*** Material provided Section Begins ***
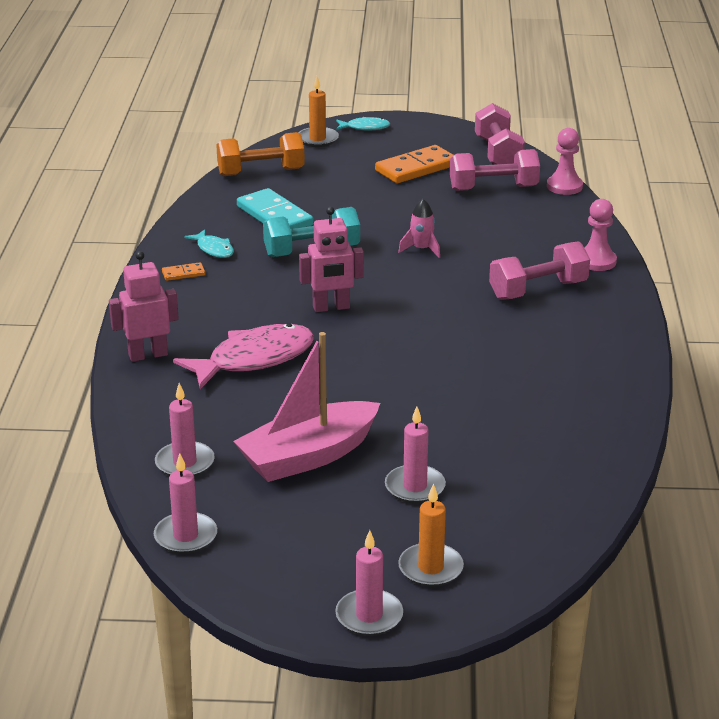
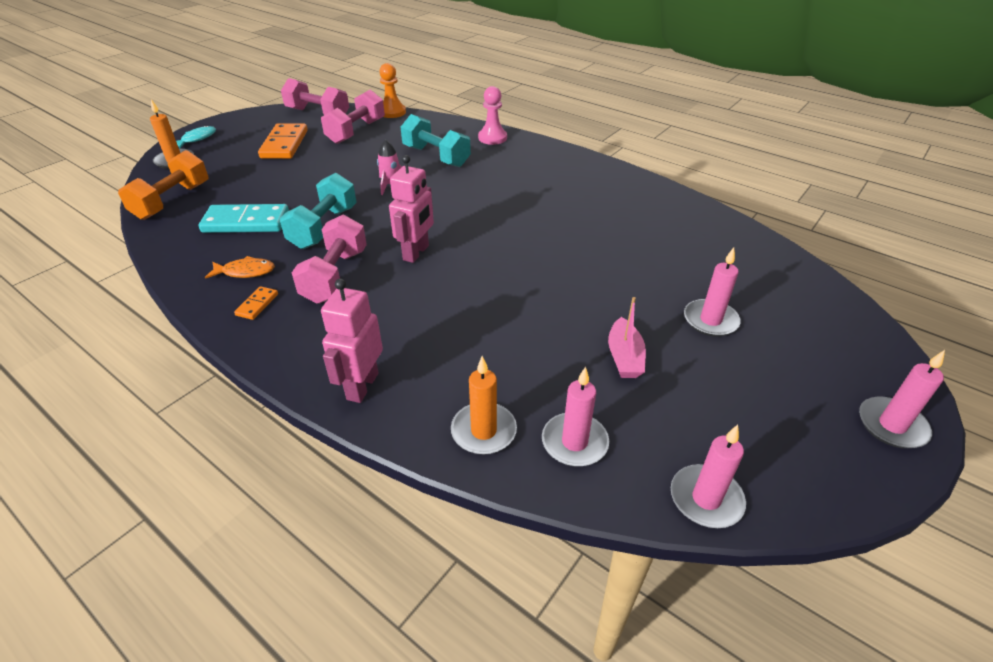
camera: 55 degrees left, 10 degrees up
(214, 249) = (245, 272): turquoise fish -> orange fish
(254, 359) = (445, 323): pink fish -> none
(308, 456) = (624, 357): pink boat -> pink boat, size x0.51
(430, 568) = (831, 360): orange candle -> orange candle (483, 431)
(508, 248) = (436, 156): none -> turquoise dumbbell
(538, 290) = (501, 168): pink dumbbell -> pink dumbbell (335, 276)
(564, 186) = (392, 112): pink pawn -> orange pawn

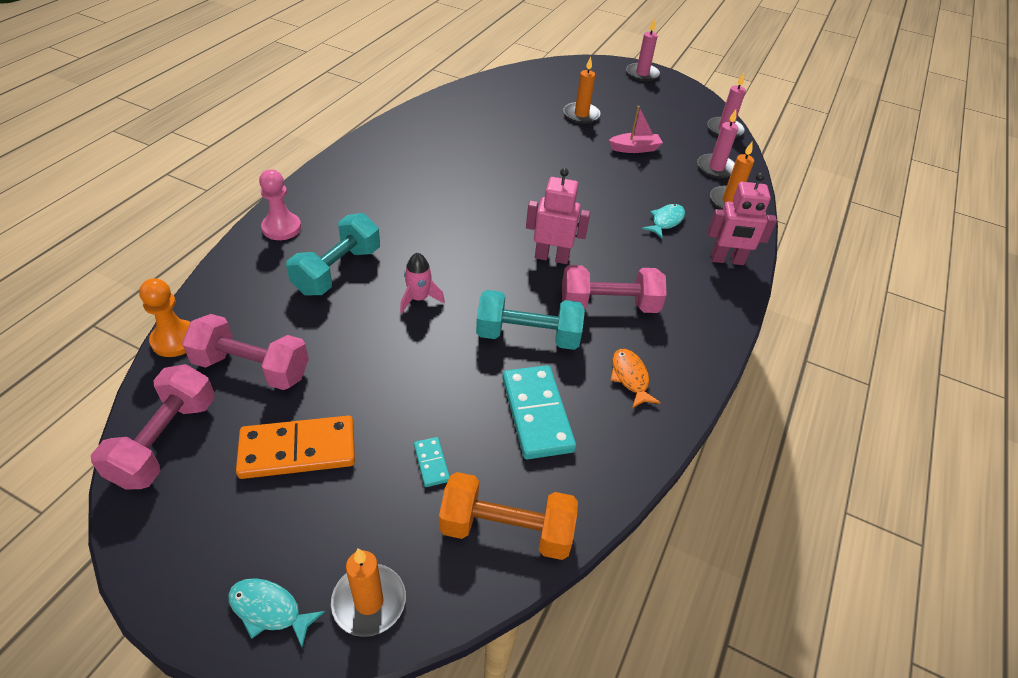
camera: 105 degrees left, 5 degrees up
(241, 181) = (431, 463): none -> turquoise domino
(257, 304) = (673, 350): orange domino -> none
(453, 348) = (665, 221): none -> turquoise fish
(710, 320) = (581, 115): pink candle -> orange candle

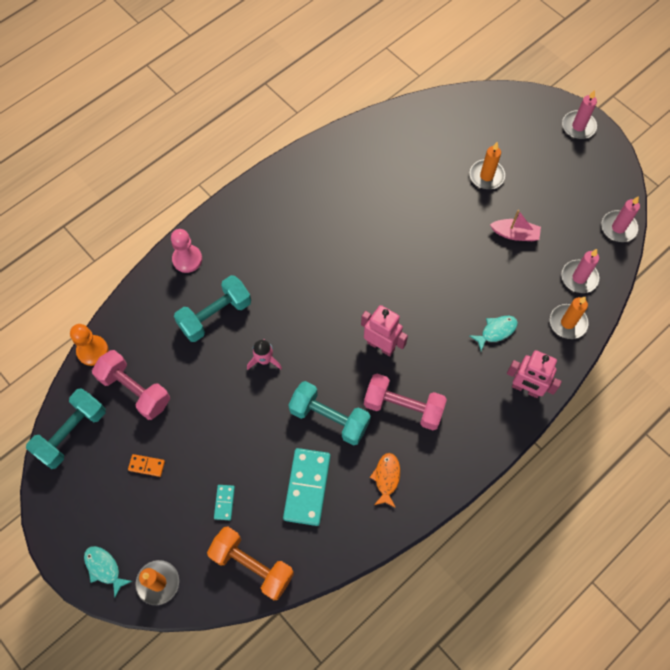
camera: 25 degrees right, 20 degrees up
(165, 441) = (72, 433): pink dumbbell -> turquoise dumbbell
(298, 450) = (147, 466): orange domino -> orange domino, size x0.47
*** Material provided Section Ends ***
**Exercise**.
Your answer should be an exact copy of the records above, with no pictures in it.

**Your solution**.
camera: 55 degrees left, 10 degrees up
(214, 249) = (245, 272): turquoise fish -> orange fish
(254, 359) = (445, 323): pink fish -> none
(308, 456) = (624, 357): pink boat -> pink boat, size x0.51
(430, 568) = (831, 360): orange candle -> orange candle (483, 431)
(508, 248) = (436, 156): none -> turquoise dumbbell
(538, 290) = (501, 168): pink dumbbell -> pink dumbbell (335, 276)
(564, 186) = (392, 112): pink pawn -> orange pawn

camera: 105 degrees left, 5 degrees up
(241, 181) = (431, 463): none -> turquoise domino
(257, 304) = (673, 350): orange domino -> none
(453, 348) = (665, 221): none -> turquoise fish
(710, 320) = (581, 115): pink candle -> orange candle

camera: 25 degrees right, 20 degrees up
(165, 441) = (72, 433): pink dumbbell -> turquoise dumbbell
(298, 450) = (147, 466): orange domino -> orange domino, size x0.47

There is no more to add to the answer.